__Task to complete__
Write out every entry once more, character for character.

[Coordinate-based change listings]
============
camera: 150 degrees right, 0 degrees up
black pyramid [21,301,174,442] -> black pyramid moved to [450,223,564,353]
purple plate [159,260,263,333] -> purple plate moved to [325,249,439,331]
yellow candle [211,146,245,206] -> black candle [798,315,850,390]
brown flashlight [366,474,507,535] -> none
============
__Answer space__
camera: 150 degrees right, 0 degrees up
black pyramid [21,301,174,442] -> black pyramid moved to [450,223,564,353]
purple plate [159,260,263,333] -> purple plate moved to [325,249,439,331]
yellow candle [211,146,245,206] -> black candle [798,315,850,390]
brown flashlight [366,474,507,535] -> none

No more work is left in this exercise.